:: Written instruction ::
Lay out all the rows below as a Markdown table with two columns, Number and Line, skipping any blank lines. Leave the pictures out.

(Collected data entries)
=======

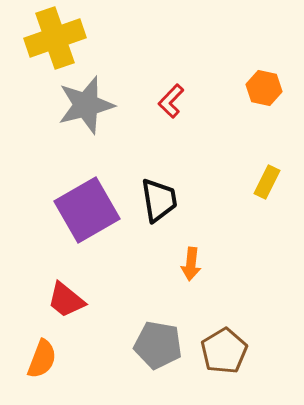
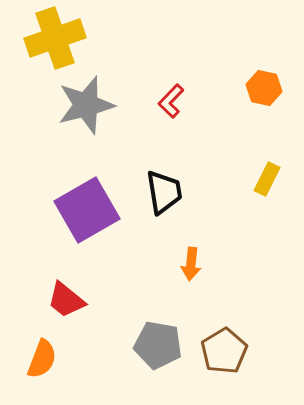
yellow rectangle: moved 3 px up
black trapezoid: moved 5 px right, 8 px up
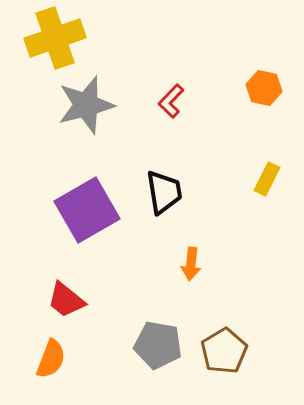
orange semicircle: moved 9 px right
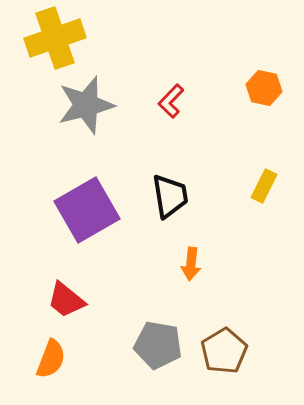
yellow rectangle: moved 3 px left, 7 px down
black trapezoid: moved 6 px right, 4 px down
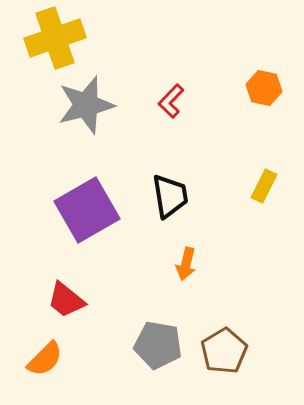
orange arrow: moved 5 px left; rotated 8 degrees clockwise
orange semicircle: moved 6 px left; rotated 24 degrees clockwise
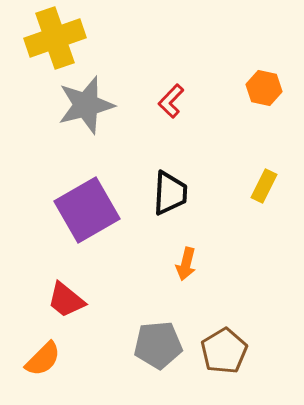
black trapezoid: moved 3 px up; rotated 12 degrees clockwise
gray pentagon: rotated 15 degrees counterclockwise
orange semicircle: moved 2 px left
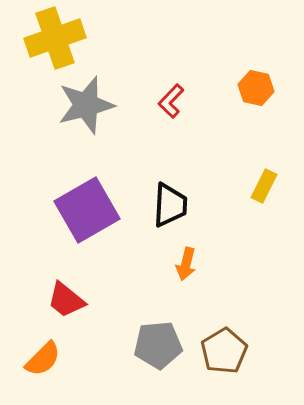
orange hexagon: moved 8 px left
black trapezoid: moved 12 px down
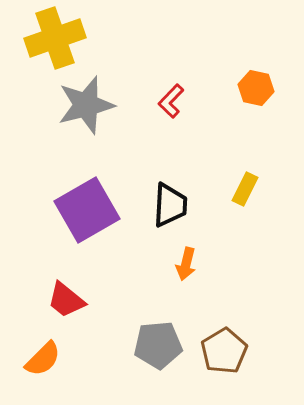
yellow rectangle: moved 19 px left, 3 px down
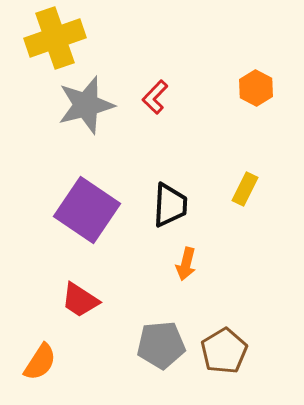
orange hexagon: rotated 16 degrees clockwise
red L-shape: moved 16 px left, 4 px up
purple square: rotated 26 degrees counterclockwise
red trapezoid: moved 14 px right; rotated 6 degrees counterclockwise
gray pentagon: moved 3 px right
orange semicircle: moved 3 px left, 3 px down; rotated 12 degrees counterclockwise
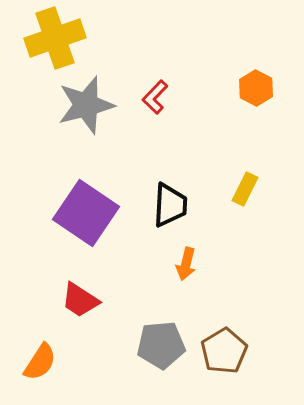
purple square: moved 1 px left, 3 px down
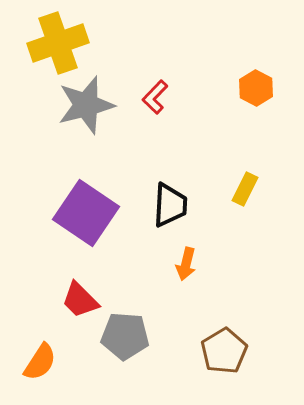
yellow cross: moved 3 px right, 5 px down
red trapezoid: rotated 12 degrees clockwise
gray pentagon: moved 36 px left, 9 px up; rotated 9 degrees clockwise
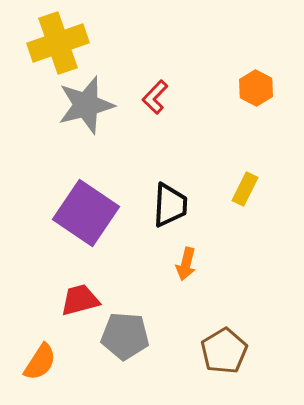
red trapezoid: rotated 120 degrees clockwise
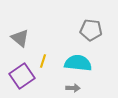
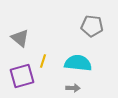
gray pentagon: moved 1 px right, 4 px up
purple square: rotated 20 degrees clockwise
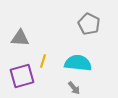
gray pentagon: moved 3 px left, 2 px up; rotated 20 degrees clockwise
gray triangle: rotated 36 degrees counterclockwise
gray arrow: moved 1 px right; rotated 48 degrees clockwise
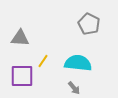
yellow line: rotated 16 degrees clockwise
purple square: rotated 15 degrees clockwise
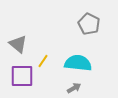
gray triangle: moved 2 px left, 6 px down; rotated 36 degrees clockwise
gray arrow: rotated 80 degrees counterclockwise
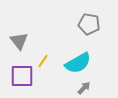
gray pentagon: rotated 15 degrees counterclockwise
gray triangle: moved 1 px right, 3 px up; rotated 12 degrees clockwise
cyan semicircle: rotated 144 degrees clockwise
gray arrow: moved 10 px right; rotated 16 degrees counterclockwise
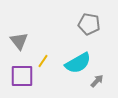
gray arrow: moved 13 px right, 7 px up
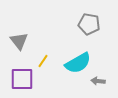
purple square: moved 3 px down
gray arrow: moved 1 px right; rotated 128 degrees counterclockwise
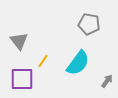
cyan semicircle: rotated 24 degrees counterclockwise
gray arrow: moved 9 px right; rotated 120 degrees clockwise
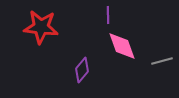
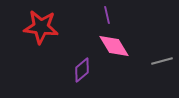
purple line: moved 1 px left; rotated 12 degrees counterclockwise
pink diamond: moved 8 px left; rotated 12 degrees counterclockwise
purple diamond: rotated 10 degrees clockwise
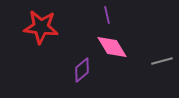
pink diamond: moved 2 px left, 1 px down
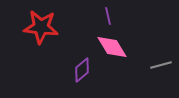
purple line: moved 1 px right, 1 px down
gray line: moved 1 px left, 4 px down
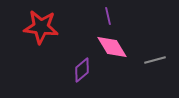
gray line: moved 6 px left, 5 px up
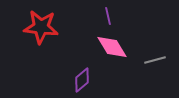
purple diamond: moved 10 px down
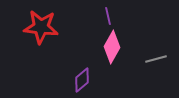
pink diamond: rotated 60 degrees clockwise
gray line: moved 1 px right, 1 px up
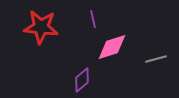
purple line: moved 15 px left, 3 px down
pink diamond: rotated 44 degrees clockwise
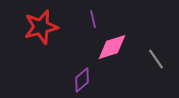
red star: rotated 20 degrees counterclockwise
gray line: rotated 70 degrees clockwise
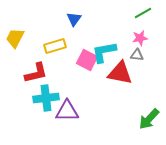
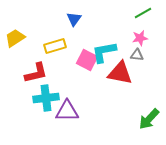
yellow trapezoid: rotated 30 degrees clockwise
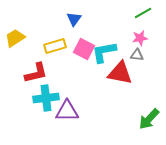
pink square: moved 3 px left, 11 px up
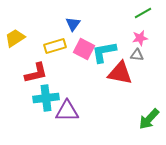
blue triangle: moved 1 px left, 5 px down
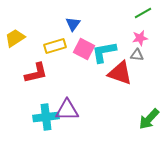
red triangle: rotated 8 degrees clockwise
cyan cross: moved 19 px down
purple triangle: moved 1 px up
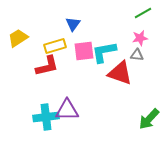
yellow trapezoid: moved 3 px right
pink square: moved 2 px down; rotated 35 degrees counterclockwise
red L-shape: moved 11 px right, 7 px up
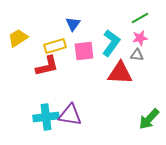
green line: moved 3 px left, 5 px down
cyan L-shape: moved 7 px right, 9 px up; rotated 136 degrees clockwise
red triangle: rotated 16 degrees counterclockwise
purple triangle: moved 3 px right, 5 px down; rotated 10 degrees clockwise
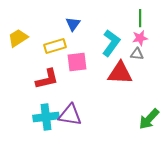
green line: rotated 60 degrees counterclockwise
pink square: moved 7 px left, 11 px down
gray triangle: moved 1 px up
red L-shape: moved 13 px down
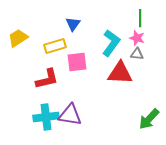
pink star: moved 3 px left; rotated 28 degrees clockwise
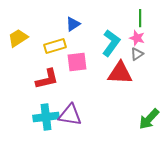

=======

:: The solution ::
| Number | Line |
|---|---|
| 1 | yellow rectangle: moved 3 px up |
| 2 | black trapezoid: moved 5 px right, 8 px up |
| 3 | orange semicircle: moved 9 px right |
| 4 | yellow rectangle: moved 3 px left, 7 px down |
| 5 | black trapezoid: moved 6 px right, 4 px down |
| 6 | orange arrow: moved 5 px left; rotated 8 degrees clockwise |
| 7 | orange semicircle: moved 6 px left; rotated 24 degrees clockwise |
| 8 | black trapezoid: moved 3 px up; rotated 12 degrees clockwise |
| 9 | gray pentagon: rotated 15 degrees counterclockwise |
| 10 | orange semicircle: moved 2 px left |
| 11 | orange hexagon: moved 8 px left |
| 12 | black trapezoid: moved 12 px down |
| 13 | yellow rectangle: moved 19 px left, 3 px down |
| 14 | orange hexagon: rotated 16 degrees clockwise |
| 15 | red L-shape: moved 16 px left, 4 px up |
| 16 | purple square: rotated 26 degrees counterclockwise |
| 17 | red trapezoid: moved 14 px right; rotated 6 degrees counterclockwise |
| 18 | gray pentagon: moved 3 px right |
| 19 | orange semicircle: moved 3 px left, 3 px down; rotated 12 degrees counterclockwise |
| 20 | purple square: moved 1 px left, 3 px down |
| 21 | yellow cross: moved 3 px right, 5 px down |
| 22 | red trapezoid: rotated 12 degrees clockwise |
| 23 | gray pentagon: moved 36 px left, 9 px up; rotated 9 degrees clockwise |
| 24 | red trapezoid: rotated 120 degrees clockwise |
| 25 | gray pentagon: moved 1 px right, 4 px up |
| 26 | purple square: rotated 20 degrees clockwise |
| 27 | gray pentagon: moved 3 px left, 2 px up; rotated 20 degrees clockwise |
| 28 | gray triangle: rotated 36 degrees counterclockwise |
| 29 | gray arrow: moved 1 px right; rotated 48 degrees clockwise |
| 30 | yellow line: rotated 16 degrees clockwise |
| 31 | purple square: rotated 15 degrees clockwise |
| 32 | gray triangle: moved 2 px left, 6 px down; rotated 36 degrees clockwise |
| 33 | gray arrow: rotated 80 degrees counterclockwise |
| 34 | gray pentagon: rotated 15 degrees counterclockwise |
| 35 | gray triangle: moved 1 px right, 3 px up; rotated 12 degrees clockwise |
| 36 | cyan semicircle: rotated 144 degrees clockwise |
| 37 | gray arrow: moved 10 px right; rotated 16 degrees counterclockwise |
| 38 | gray arrow: moved 13 px right, 7 px up |
| 39 | purple square: moved 3 px down |
| 40 | gray arrow: moved 1 px right; rotated 128 degrees counterclockwise |
| 41 | cyan semicircle: rotated 24 degrees counterclockwise |
| 42 | gray arrow: moved 9 px right; rotated 120 degrees clockwise |
| 43 | purple line: moved 1 px left; rotated 12 degrees counterclockwise |
| 44 | pink diamond: moved 8 px left; rotated 12 degrees counterclockwise |
| 45 | purple diamond: rotated 10 degrees clockwise |
| 46 | pink diamond: moved 2 px left, 1 px down |
| 47 | purple line: moved 1 px right, 1 px down |
| 48 | gray line: moved 1 px left, 4 px down |
| 49 | gray line: moved 6 px left, 5 px up |
| 50 | purple diamond: moved 10 px down |
| 51 | pink diamond: rotated 60 degrees clockwise |
| 52 | gray line: moved 1 px right, 1 px up |
| 53 | purple line: moved 15 px left, 3 px down |
| 54 | pink diamond: rotated 44 degrees clockwise |
| 55 | red star: rotated 20 degrees counterclockwise |
| 56 | gray line: rotated 70 degrees clockwise |
| 57 | yellow trapezoid: rotated 30 degrees clockwise |
| 58 | pink square: moved 3 px left, 11 px up |
| 59 | blue triangle: moved 1 px left, 5 px down |
| 60 | red triangle: rotated 8 degrees clockwise |
| 61 | cyan cross: moved 19 px down |
| 62 | purple triangle: moved 1 px up |
| 63 | yellow trapezoid: moved 3 px right |
| 64 | pink square: moved 2 px down; rotated 35 degrees counterclockwise |
| 65 | red L-shape: moved 11 px right, 7 px up |
| 66 | green line: moved 3 px left, 5 px down |
| 67 | cyan L-shape: moved 7 px right, 9 px up; rotated 136 degrees clockwise |
| 68 | red triangle: rotated 16 degrees counterclockwise |
| 69 | purple triangle: moved 3 px right, 5 px down; rotated 10 degrees clockwise |
| 70 | green line: rotated 60 degrees counterclockwise |
| 71 | pink square: moved 7 px left, 11 px down |
| 72 | gray triangle: moved 1 px up |
| 73 | red L-shape: moved 13 px down |
| 74 | pink star: moved 3 px left; rotated 28 degrees clockwise |